Exercise requirements
Using the entries below, copy out all lines where "left" is found.

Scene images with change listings
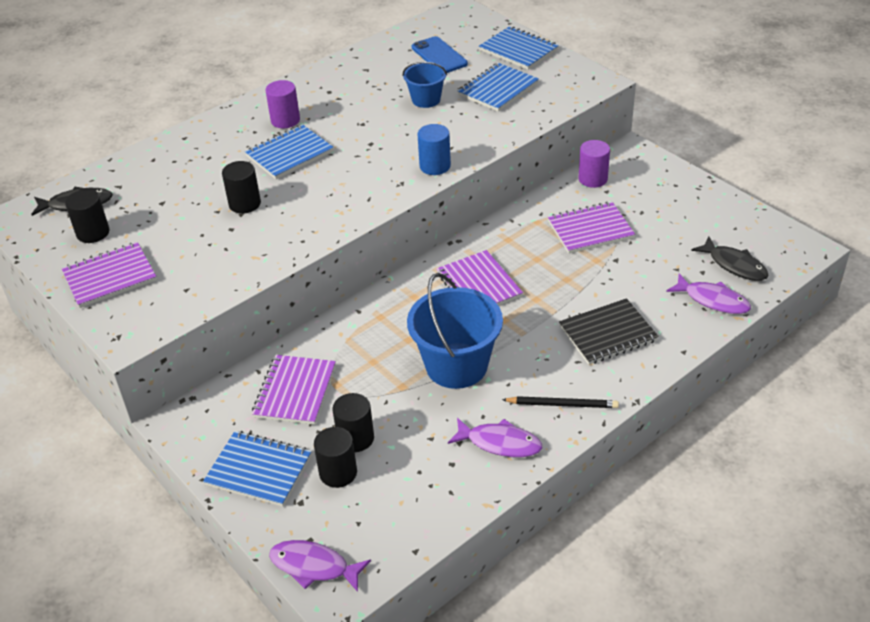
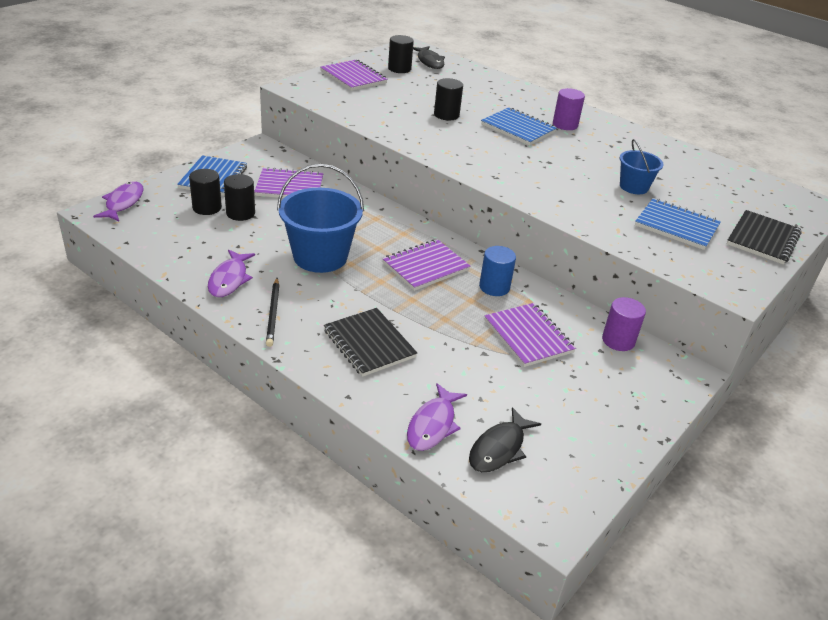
camera: 75 degrees right, 5 degrees down
(435, 166) = (527, 193): blue cylinder -> blue cylinder (494, 287)
(439, 56) = (716, 193): blue phone -> none
(518, 50) = (763, 239): blue notebook -> black notebook

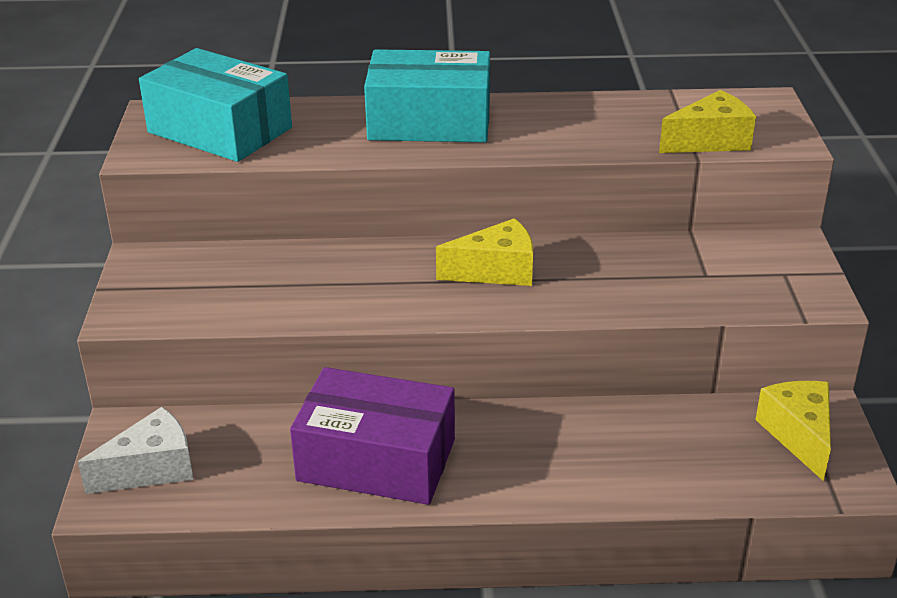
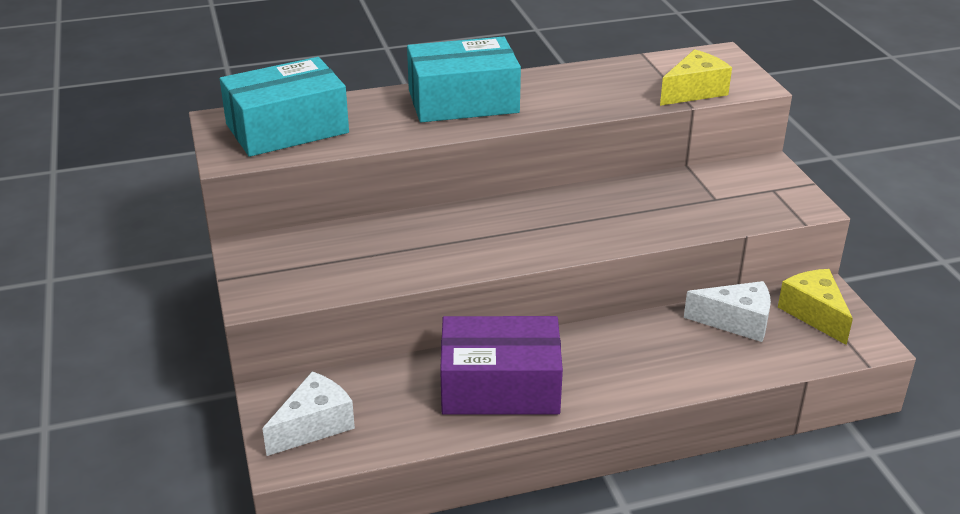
camera: 15 degrees left, 0 degrees up
(220, 130) = (287, 128): turquoise box -> turquoise box turned 45 degrees counterclockwise
(496, 271) = (551, 218): yellow cheese -> none
(695, 430) = (736, 322): none -> white cheese

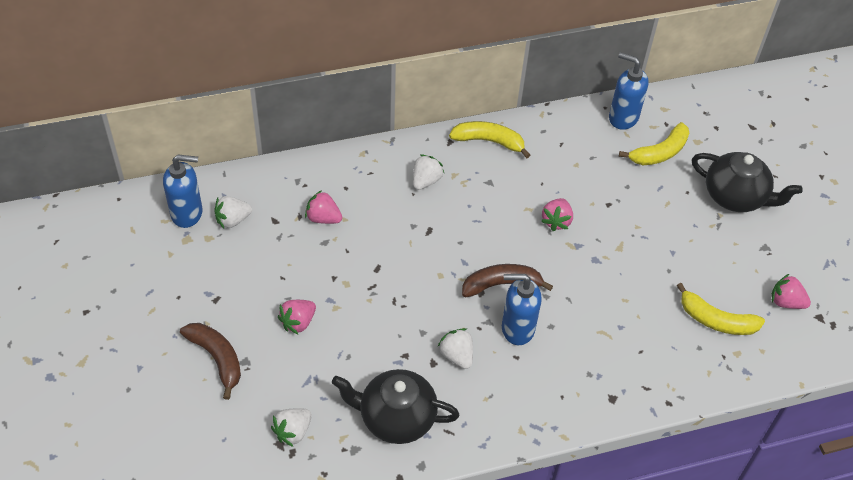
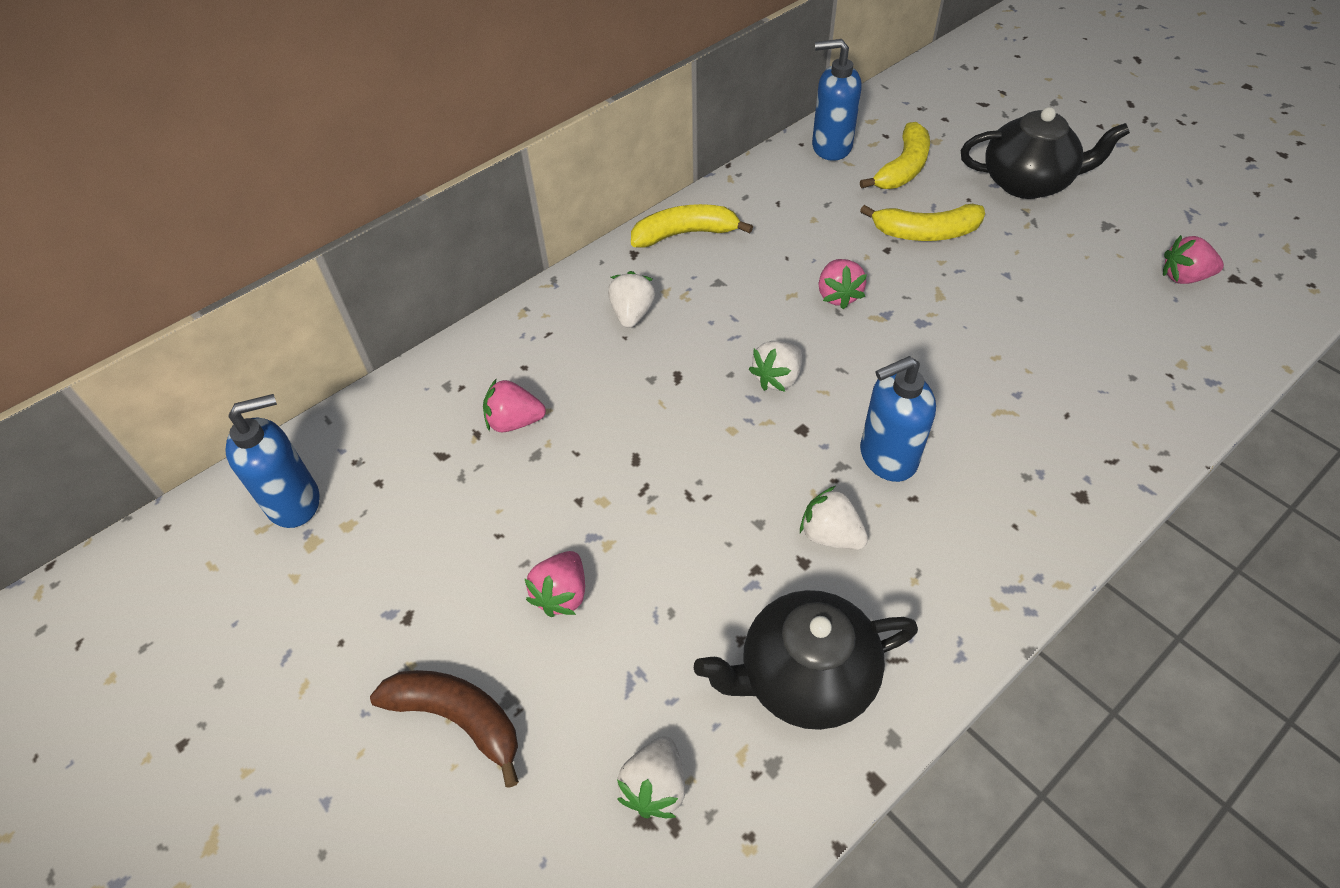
camera: 20 degrees left, 0 degrees up
(233, 220) = (374, 482): white strawberry -> white strawberry (777, 378)
(501, 284) = (824, 406): brown banana -> none
(716, 320) = (1124, 334): yellow banana -> yellow banana (925, 233)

Solution to this problem
camera: 15 degrees left, 0 degrees up
camera: 20 degrees left, 0 degrees up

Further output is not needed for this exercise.